**Exercise prompt:**
If a line in the data below includes the string "lime", please return a copy of it.

(Beginning of Available data)

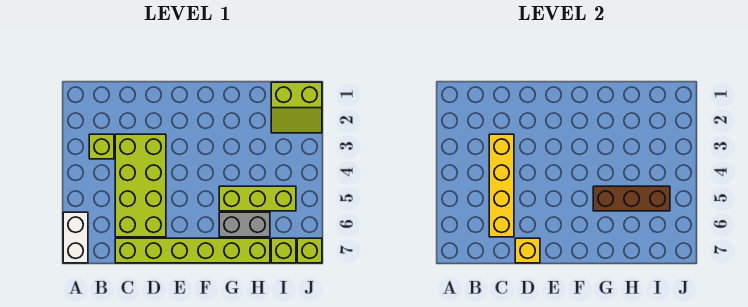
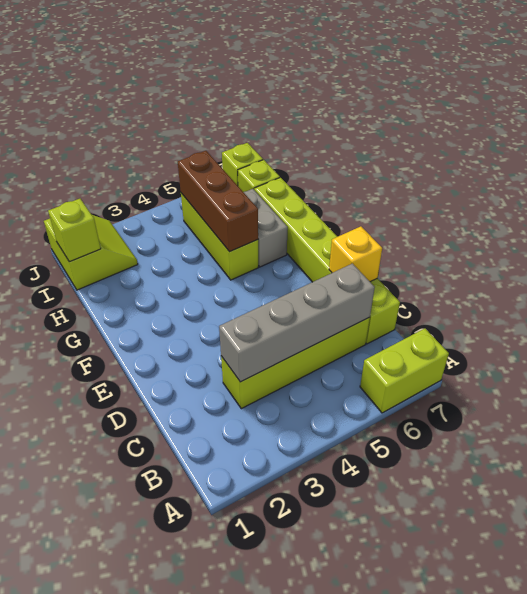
white brick A6:A7 level 1 -> lime brick A6:A7 level 1
lime brick B3 level 1 -> lime brick I1 level 2
lime brick C3:D6 level 1 -> lime brick C3:C6 level 1
yellow brick C3:C6 level 2 -> grey brick C3:C6 level 2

(End of Available data)

**Finished task:**
white brick A6:A7 level 1 -> lime brick A6:A7 level 1
lime brick B3 level 1 -> lime brick I1 level 2
lime brick C3:D6 level 1 -> lime brick C3:C6 level 1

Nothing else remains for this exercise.